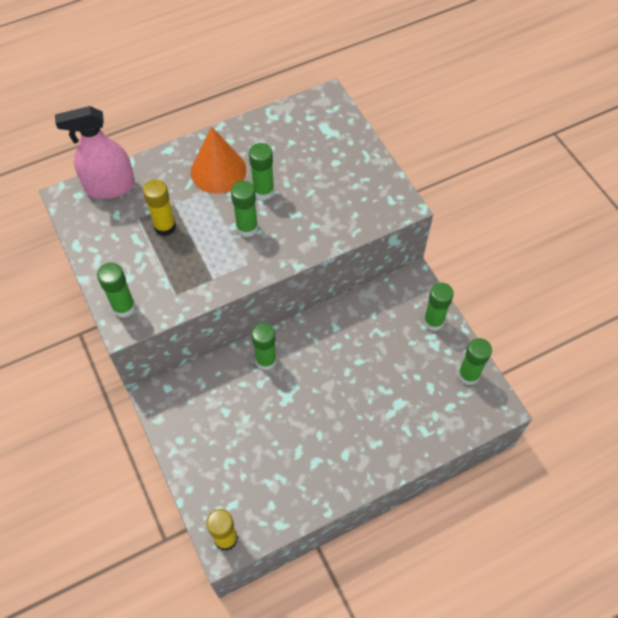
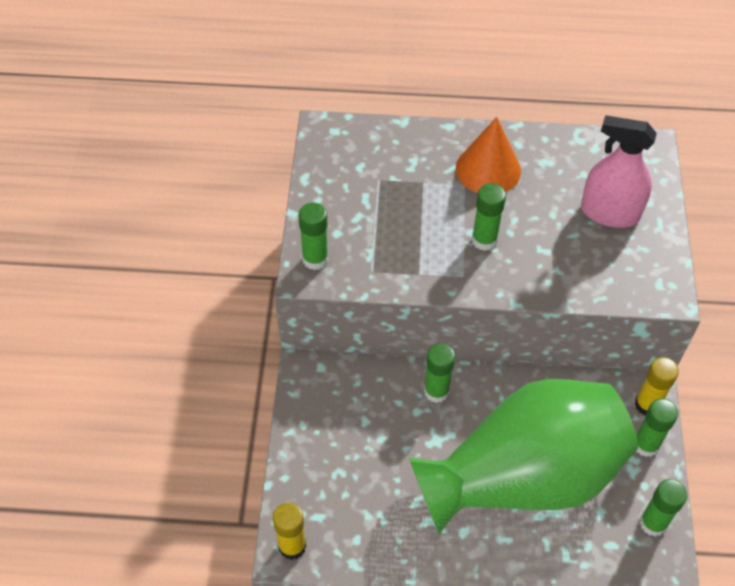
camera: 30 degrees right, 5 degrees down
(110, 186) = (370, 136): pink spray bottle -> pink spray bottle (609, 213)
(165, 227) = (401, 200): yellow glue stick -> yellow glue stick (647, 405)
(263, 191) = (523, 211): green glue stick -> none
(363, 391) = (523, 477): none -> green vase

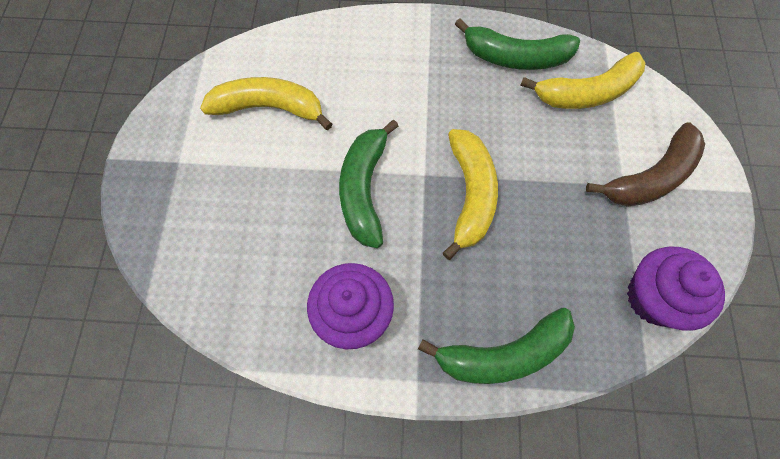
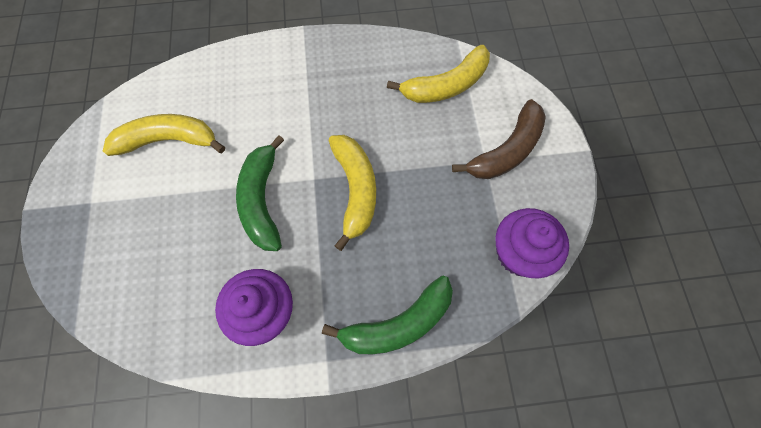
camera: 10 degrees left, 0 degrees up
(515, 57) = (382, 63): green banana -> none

......

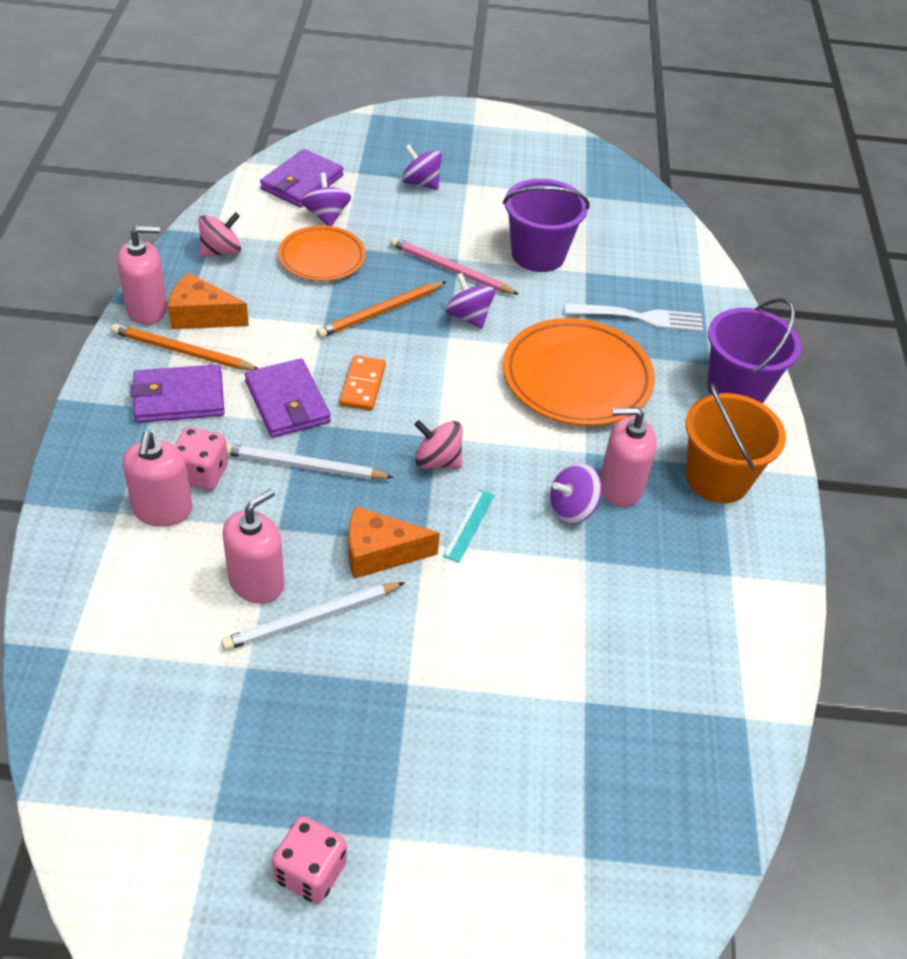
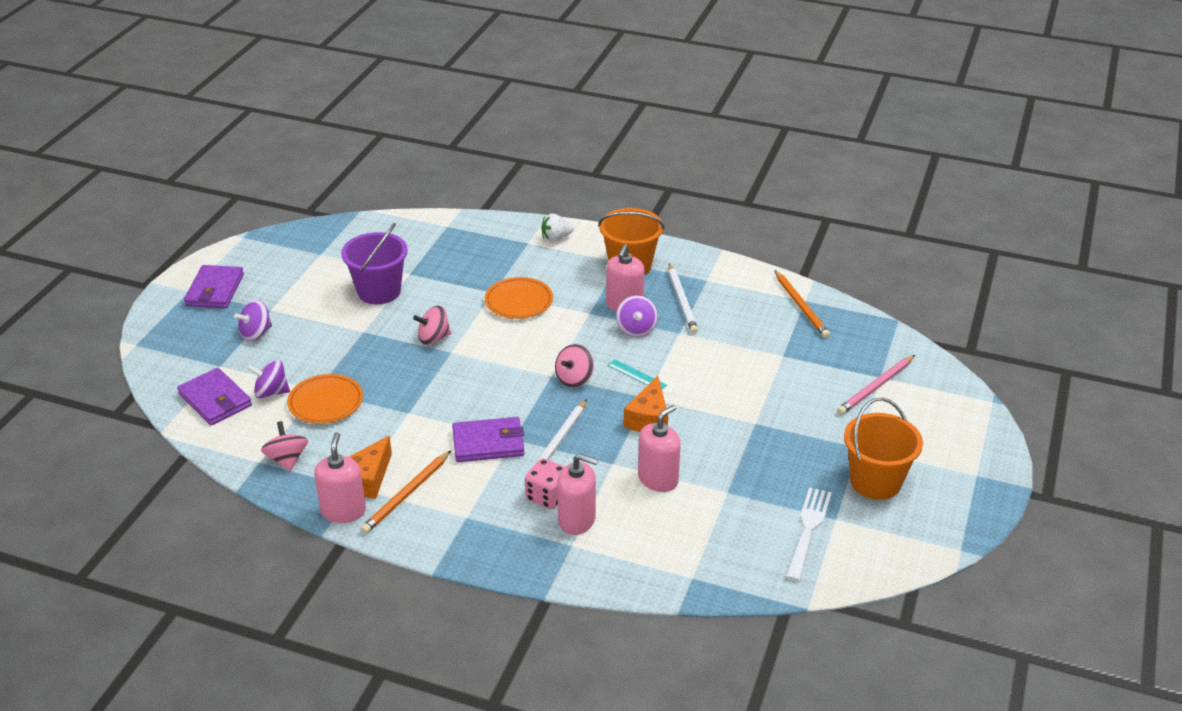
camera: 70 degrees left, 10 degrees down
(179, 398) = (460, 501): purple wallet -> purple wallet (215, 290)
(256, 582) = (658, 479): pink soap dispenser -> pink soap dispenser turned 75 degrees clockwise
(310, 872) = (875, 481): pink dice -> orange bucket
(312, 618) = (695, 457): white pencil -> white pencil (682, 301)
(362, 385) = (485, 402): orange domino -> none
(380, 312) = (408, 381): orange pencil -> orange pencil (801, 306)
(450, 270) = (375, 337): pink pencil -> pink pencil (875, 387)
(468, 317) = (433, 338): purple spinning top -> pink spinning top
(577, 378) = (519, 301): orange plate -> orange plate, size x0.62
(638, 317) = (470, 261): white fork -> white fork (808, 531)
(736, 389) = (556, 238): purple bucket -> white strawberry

......

▸ **Required action**
What you return should be exactly the lines above, starting at the one with "(256, 582) = (658, 479): pink" and ending at the one with "(736, 389) = (556, 238): purple", and nothing else.

▸ **Exercise output**
(256, 582) = (658, 479): pink soap dispenser -> pink soap dispenser turned 75 degrees clockwise
(310, 872) = (875, 481): pink dice -> orange bucket
(312, 618) = (695, 457): white pencil -> white pencil (682, 301)
(362, 385) = (485, 402): orange domino -> none
(380, 312) = (408, 381): orange pencil -> orange pencil (801, 306)
(450, 270) = (375, 337): pink pencil -> pink pencil (875, 387)
(468, 317) = (433, 338): purple spinning top -> pink spinning top
(577, 378) = (519, 301): orange plate -> orange plate, size x0.62
(638, 317) = (470, 261): white fork -> white fork (808, 531)
(736, 389) = (556, 238): purple bucket -> white strawberry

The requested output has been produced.